• DATA UNDER STUDY:
● ● ● ● ● ● ●
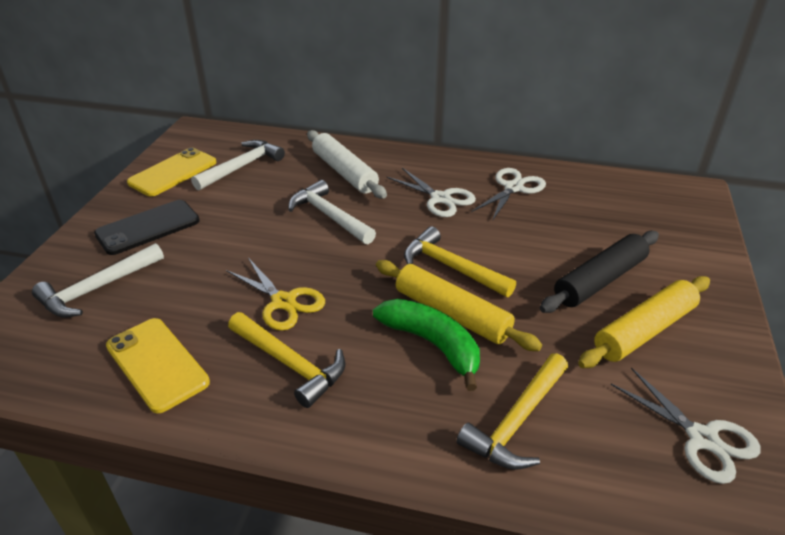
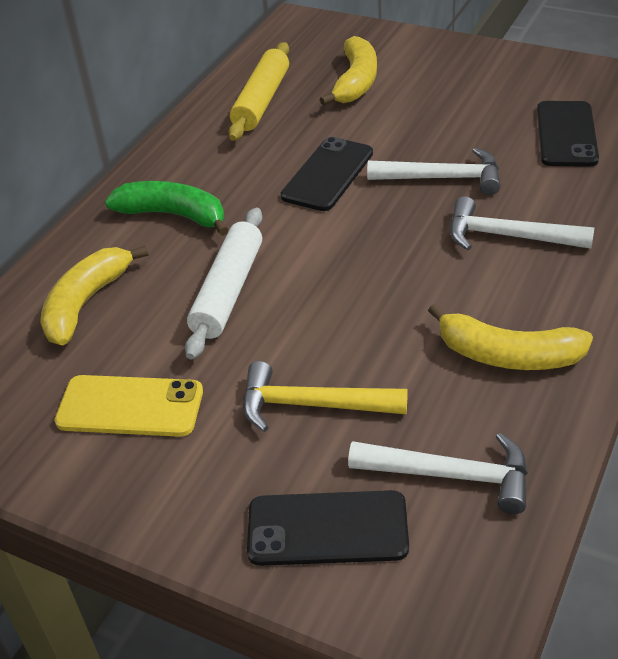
black phone: 1 -> 3
black rolling pin: 1 -> 0
white scissors: 3 -> 0
yellow banana: 0 -> 3
yellow hammer: 3 -> 1
yellow phone: 2 -> 1
yellow rolling pin: 2 -> 1
yellow scissors: 1 -> 0

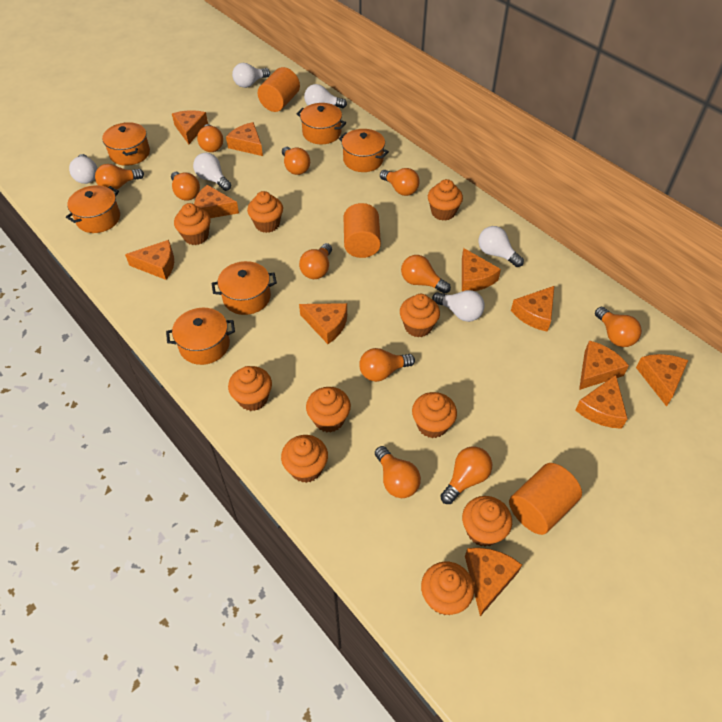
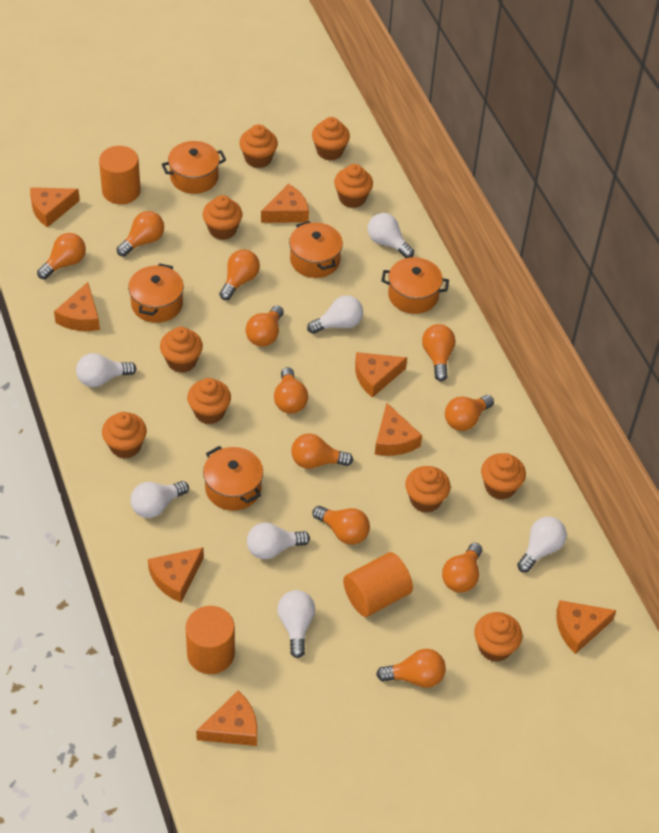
orange cheese: 11 -> 8
orange pot: 6 -> 5
white light bulb: 6 -> 7

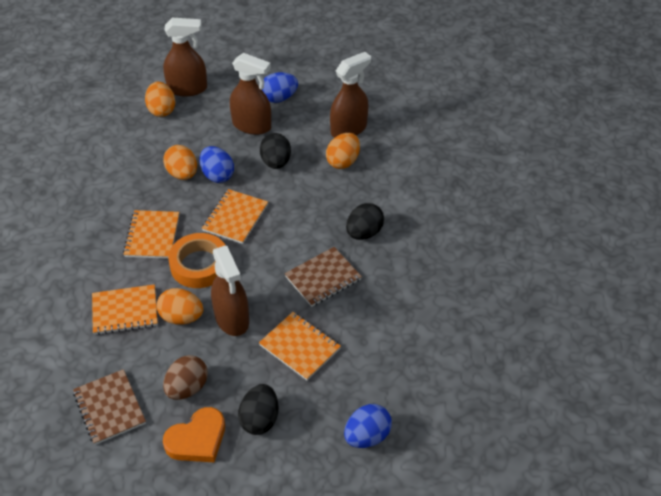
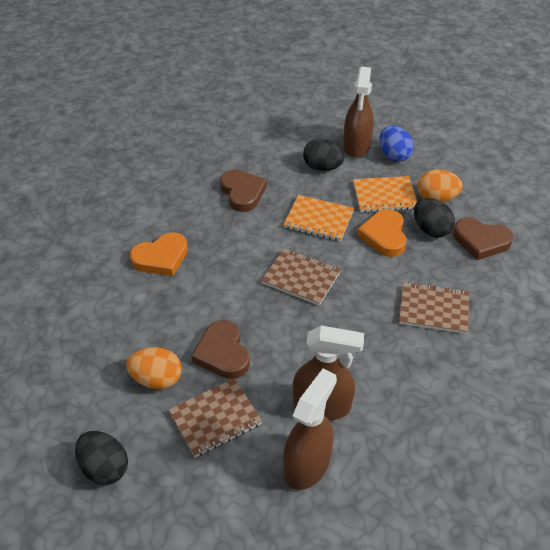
blue egg: 3 -> 1
brown egg: 1 -> 0
brown heart: 0 -> 3
brown notebook: 2 -> 3
brown spray bottle: 4 -> 3
orange egg: 4 -> 2
orange heart: 1 -> 2
orange notebook: 4 -> 2
orange tape: 1 -> 0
● ● ● ● ● ● ●
• EXERCISE DETAILS:
Only the text of the entries belongs in the answer, copied exactly; the pictures stay out.

• EXERCISE RESPONSE:
black phone: 1 -> 3
black rolling pin: 1 -> 0
white scissors: 3 -> 0
yellow banana: 0 -> 3
yellow hammer: 3 -> 1
yellow phone: 2 -> 1
yellow rolling pin: 2 -> 1
yellow scissors: 1 -> 0

orange cheese: 11 -> 8
orange pot: 6 -> 5
white light bulb: 6 -> 7

blue egg: 3 -> 1
brown egg: 1 -> 0
brown heart: 0 -> 3
brown notebook: 2 -> 3
brown spray bottle: 4 -> 3
orange egg: 4 -> 2
orange heart: 1 -> 2
orange notebook: 4 -> 2
orange tape: 1 -> 0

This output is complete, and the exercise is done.